* [Task directions] What is needed is an exact repeat of the lines from the one holding "blue star: (153, 251)" through the final line of the data, with no pictures.

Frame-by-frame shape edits
____________________

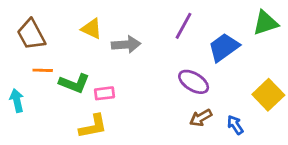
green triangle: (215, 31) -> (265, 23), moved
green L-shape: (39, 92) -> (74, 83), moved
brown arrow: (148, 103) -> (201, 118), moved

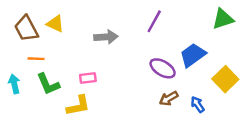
yellow triangle: (92, 29) -> (55, 24), moved
blue trapezoid: (224, 47) -> (193, 55), moved
green L-shape: (74, 83) -> (48, 84), moved, turned 45

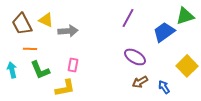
gray arrow: (106, 37) -> (68, 31), moved
blue trapezoid: (193, 55) -> (164, 32), moved
pink rectangle: (88, 78) -> (73, 65), turned -72

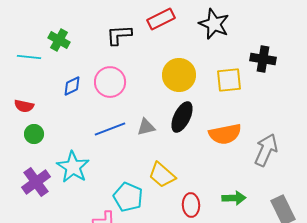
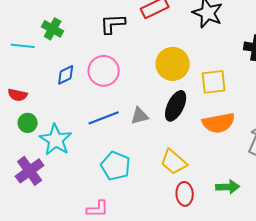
yellow square: (229, 80) -> (214, 82), moved
cyan star: (73, 167) -> (56, 140), moved
yellow trapezoid: (162, 175) -> (174, 162), moved
cyan pentagon: (128, 197) -> (116, 166), moved

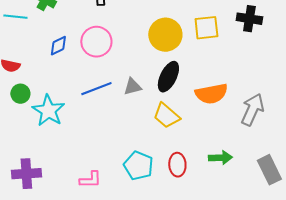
yellow square: (214, 82) -> (206, 28), moved
yellow trapezoid: (174, 162) -> (166, 116), moved
cyan pentagon: (116, 166) -> (138, 166), moved
purple cross: (30, 171) -> (26, 174), moved, turned 32

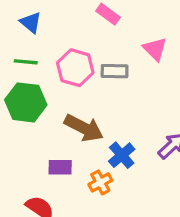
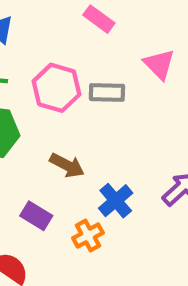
brown arrow: (84, 128) -> (67, 165), size x0.7
purple rectangle: (60, 167) -> (36, 216), turned 30

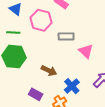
pink triangle: (159, 64) -> (86, 51), moved
pink hexagon: (57, 88) -> (41, 20), moved

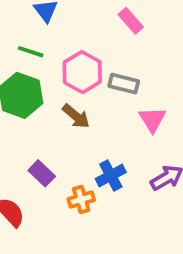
pink hexagon: (41, 20) -> (82, 72), moved
brown arrow: (49, 71) -> (76, 116), moved

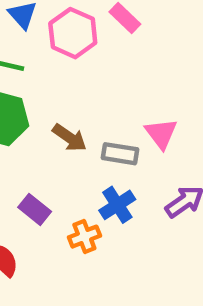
pink hexagon: (82, 72) -> (73, 33), moved
gray rectangle: (124, 84) -> (120, 154), moved

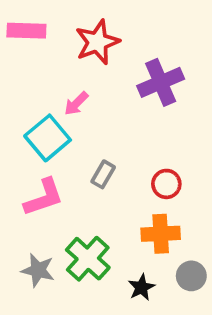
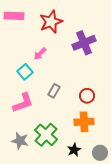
cyan square: (48, 138) -> (25, 72), size x0.7
gray circle: (191, 276) -> (100, 153), moved

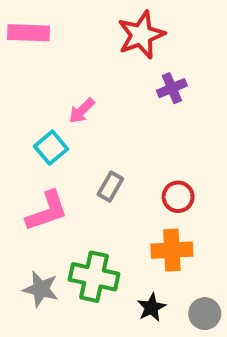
red star: (51, 22) -> (141, 35), moved
purple cross: (84, 43) -> (172, 88), size x0.6
green cross: (46, 135) -> (94, 277), turned -30

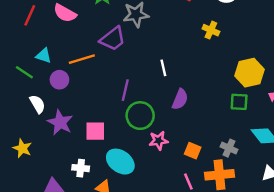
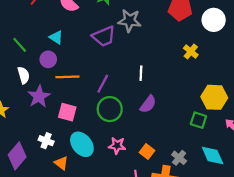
cyan triangle: (44, 56) -> (56, 37), moved
orange line: (82, 59) -> (67, 77), moved
pink star: (159, 141) -> (117, 146), moved

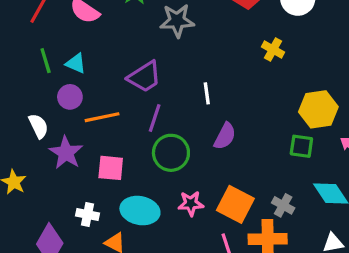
purple trapezoid: (104, 36) -> (144, 77), moved
green line: (20, 45) -> (46, 61), moved, turned 35
cyan ellipse: (82, 144) -> (140, 211), turned -30
orange square: (147, 152) -> (235, 204), size x1.6

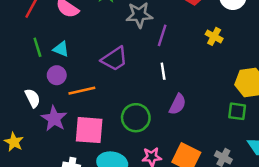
purple line: (155, 118) -> (162, 35), moved
pink square: (111, 168) -> (89, 130), size x1.4

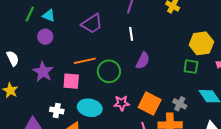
green line: (37, 47) -> (30, 14), turned 42
orange line: (82, 91) -> (85, 61), moved
white semicircle: (33, 98) -> (13, 58), moved
pink square: (89, 130) -> (71, 81), size x0.7

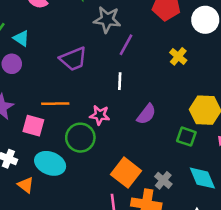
purple semicircle: (143, 61) -> (146, 114), moved
green circle: (109, 71) -> (80, 138), moved
pink star: (122, 103) -> (100, 115), moved

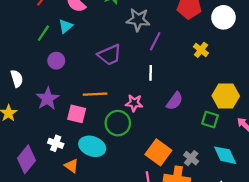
cyan triangle: (21, 38) -> (66, 26), moved, turned 48

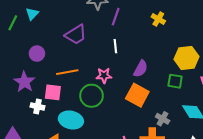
purple circle: (56, 61) -> (37, 54), moved
white cross: (56, 143) -> (37, 106), moved
orange square: (158, 152) -> (137, 95), moved

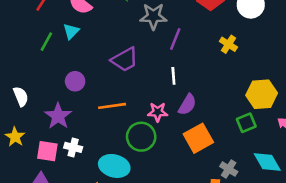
purple semicircle: (141, 69) -> (187, 105), moved
green square: (175, 81) -> (246, 123), turned -35
pink square: (53, 92) -> (47, 151), moved
orange square: (137, 95) -> (198, 138), turned 30

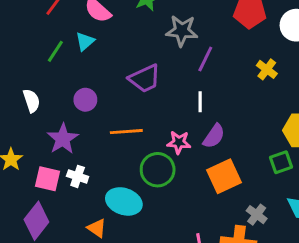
white semicircle: (21, 96) -> (32, 101), moved

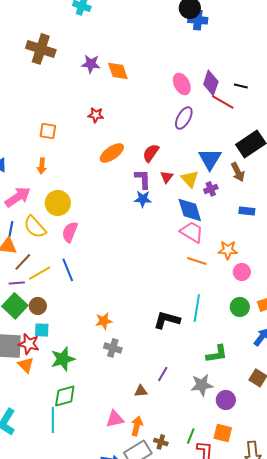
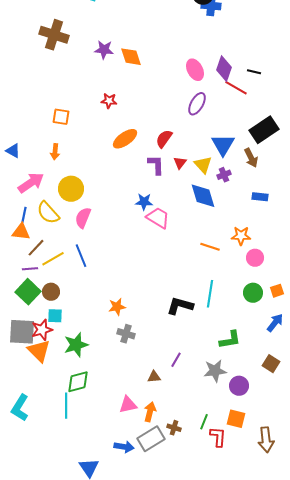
blue star: (143, 199) -> (144, 202), moved
pink trapezoid: (192, 232) -> (158, 218), moved
red star: (29, 344) -> (42, 330), turned -30
orange triangle: (26, 365) -> (39, 351), size x1.4

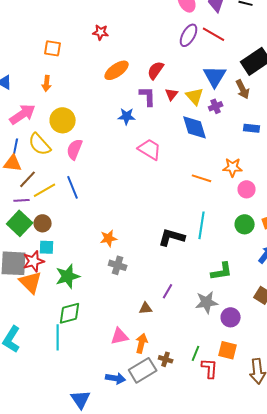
red line: (236, 88) -> (214, 34), moved
blue star: (144, 202) -> (127, 116), moved

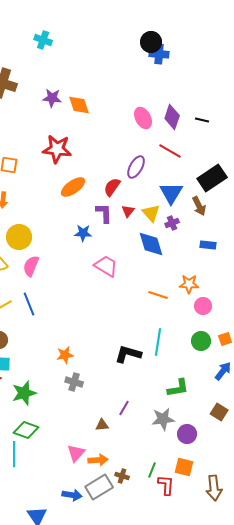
red star: (101, 32) -> (57, 149), size x1.8
purple ellipse: (189, 35) -> (136, 167), moved
green diamond: (70, 313) -> (26, 430), turned 35
pink triangle: (120, 336) -> (76, 453), turned -36
orange arrow: (142, 343) -> (98, 460), turned 72

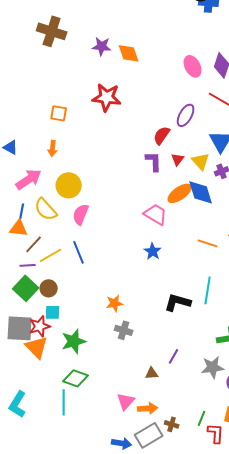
orange ellipse: (73, 187) -> (180, 193), moved
blue star: (83, 233) -> (153, 251), moved, turned 30

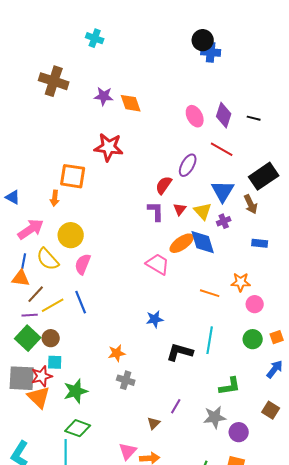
orange square: (59, 113) -> (73, 176), moved, size x1.5
blue star: (153, 251) -> (155, 319), moved, turned 30
brown triangle: (152, 373) -> (154, 423), turned -40

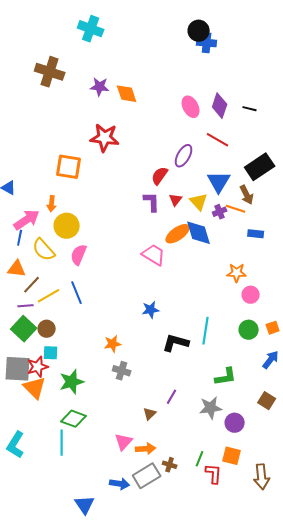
cyan cross: (95, 38) -> (91, 29), size x1.4
orange arrow: (55, 198) -> (52, 204), moved
blue line: (24, 261) -> (20, 238), moved
orange line: (210, 293) -> (236, 209), moved

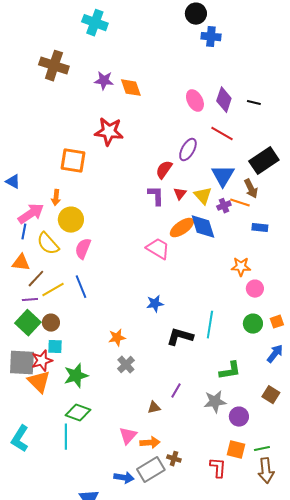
black circle: (199, 31) -> (196, 14), moved
gray cross: (122, 371) -> (126, 365), turned 30
brown triangle: (150, 414) -> (154, 408), turned 32
green line: (200, 459) -> (262, 449), moved, turned 56

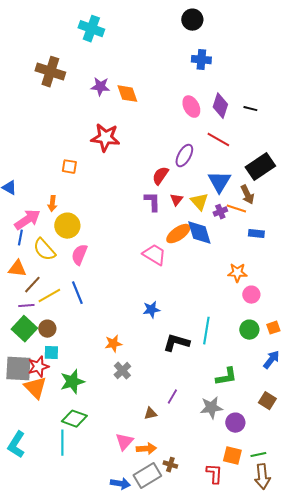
blue cross: (211, 37) -> (201, 60), moved
orange square: (73, 161) -> (69, 167), size x0.6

____________________

* [Written response]
blue star: (153, 251) -> (155, 319), moved, turned 30
brown triangle: (152, 373) -> (154, 423), turned -40

cyan cross: (95, 38) -> (91, 29), size x1.4
orange arrow: (55, 198) -> (52, 204), moved
blue line: (24, 261) -> (20, 238), moved
orange line: (210, 293) -> (236, 209), moved

black circle: (199, 31) -> (196, 14), moved
gray cross: (122, 371) -> (126, 365), turned 30
brown triangle: (150, 414) -> (154, 408), turned 32
green line: (200, 459) -> (262, 449), moved, turned 56

blue cross: (211, 37) -> (201, 60), moved
orange square: (73, 161) -> (69, 167), size x0.6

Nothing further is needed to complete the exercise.